• [What to work on] While you copy the lines below, skip the pictures and keep the rest exact.

• [Collected data]
_ _ _ _

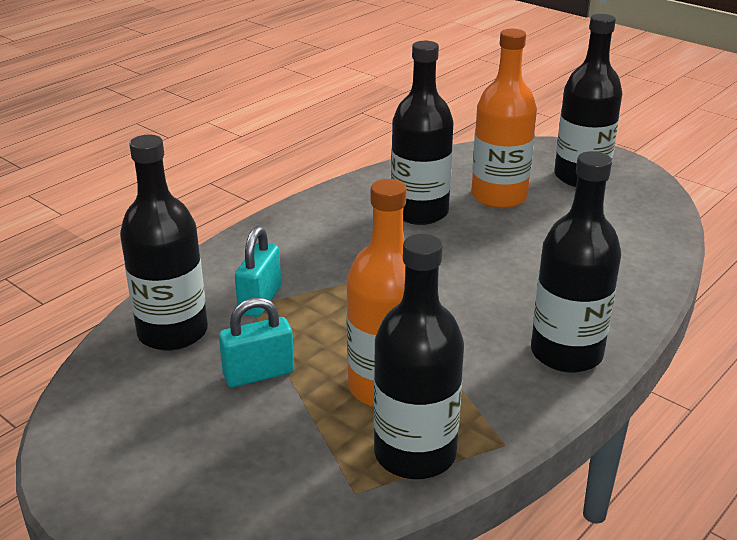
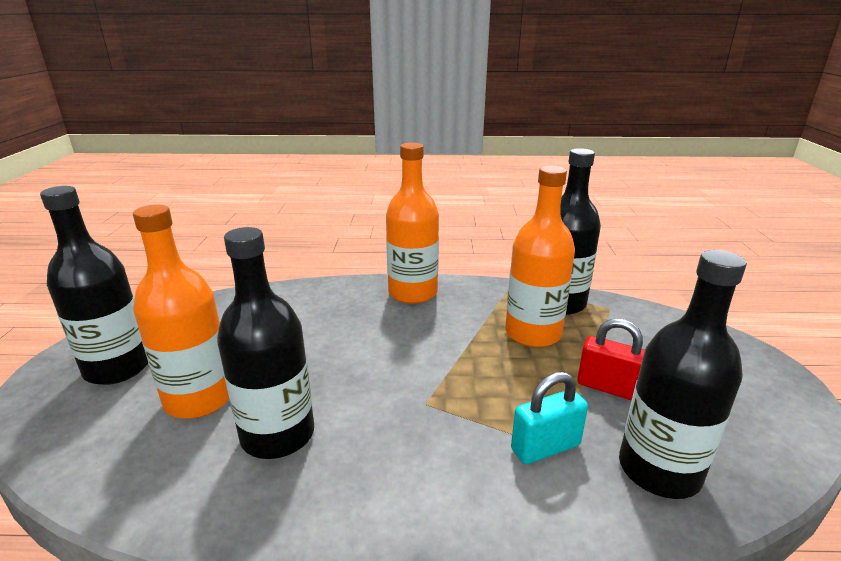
camera: 130 degrees left, 5 degrees down
turquoise padlock [219,297,294,387] -> red padlock [577,318,645,401]
black bottle [531,151,621,373] -> orange bottle [386,143,439,304]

_ _ _ _

• [Task solution]
camera: 130 degrees left, 5 degrees down
turquoise padlock [219,297,294,387] -> red padlock [577,318,645,401]
black bottle [531,151,621,373] -> orange bottle [386,143,439,304]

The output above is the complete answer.